> **Supplied records**:
##############################
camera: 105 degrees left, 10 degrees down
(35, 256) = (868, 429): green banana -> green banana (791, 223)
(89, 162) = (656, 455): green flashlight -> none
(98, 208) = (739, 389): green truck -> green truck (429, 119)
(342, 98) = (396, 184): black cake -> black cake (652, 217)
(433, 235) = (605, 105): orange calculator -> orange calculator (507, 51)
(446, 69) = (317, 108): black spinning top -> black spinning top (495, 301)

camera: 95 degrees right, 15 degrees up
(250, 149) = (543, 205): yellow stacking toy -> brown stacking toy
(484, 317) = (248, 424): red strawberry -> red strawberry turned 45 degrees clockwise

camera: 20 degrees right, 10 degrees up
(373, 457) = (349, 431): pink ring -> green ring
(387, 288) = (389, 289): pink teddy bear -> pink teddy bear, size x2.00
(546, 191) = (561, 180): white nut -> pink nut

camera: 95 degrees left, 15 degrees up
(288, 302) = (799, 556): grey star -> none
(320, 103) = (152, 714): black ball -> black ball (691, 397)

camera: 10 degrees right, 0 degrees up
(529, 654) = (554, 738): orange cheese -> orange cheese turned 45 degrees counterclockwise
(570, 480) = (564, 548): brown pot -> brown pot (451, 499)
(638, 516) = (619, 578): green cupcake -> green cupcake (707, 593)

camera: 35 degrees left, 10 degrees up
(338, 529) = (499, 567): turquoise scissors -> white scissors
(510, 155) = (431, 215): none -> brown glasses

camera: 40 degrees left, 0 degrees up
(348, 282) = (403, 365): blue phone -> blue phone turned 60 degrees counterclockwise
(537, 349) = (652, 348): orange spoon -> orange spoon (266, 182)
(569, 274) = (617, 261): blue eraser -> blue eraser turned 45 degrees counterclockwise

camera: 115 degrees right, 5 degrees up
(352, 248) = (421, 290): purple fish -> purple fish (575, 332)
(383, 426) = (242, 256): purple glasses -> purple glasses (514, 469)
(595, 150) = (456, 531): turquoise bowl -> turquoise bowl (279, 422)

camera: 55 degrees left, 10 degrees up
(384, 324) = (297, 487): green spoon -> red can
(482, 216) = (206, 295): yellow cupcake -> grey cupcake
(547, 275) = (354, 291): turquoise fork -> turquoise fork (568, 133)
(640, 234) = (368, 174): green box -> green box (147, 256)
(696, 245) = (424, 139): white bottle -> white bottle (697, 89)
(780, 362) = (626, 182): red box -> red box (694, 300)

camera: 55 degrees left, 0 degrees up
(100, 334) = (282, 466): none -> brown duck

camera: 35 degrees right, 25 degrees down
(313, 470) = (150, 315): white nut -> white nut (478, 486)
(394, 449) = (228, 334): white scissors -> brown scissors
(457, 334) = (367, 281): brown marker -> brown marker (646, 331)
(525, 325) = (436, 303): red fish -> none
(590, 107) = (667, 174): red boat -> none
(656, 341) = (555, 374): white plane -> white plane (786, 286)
##############################
> **What the task asks**: With the line containing "(696, 245) = (424, 139): white" as the start, transcribe each line through the end of the listing above, exactly and only.

> **Response**:
(696, 245) = (424, 139): white bottle -> white bottle (697, 89)
(780, 362) = (626, 182): red box -> red box (694, 300)

camera: 55 degrees left, 0 degrees up
(100, 334) = (282, 466): none -> brown duck

camera: 35 degrees right, 25 degrees down
(313, 470) = (150, 315): white nut -> white nut (478, 486)
(394, 449) = (228, 334): white scissors -> brown scissors
(457, 334) = (367, 281): brown marker -> brown marker (646, 331)
(525, 325) = (436, 303): red fish -> none
(590, 107) = (667, 174): red boat -> none
(656, 341) = (555, 374): white plane -> white plane (786, 286)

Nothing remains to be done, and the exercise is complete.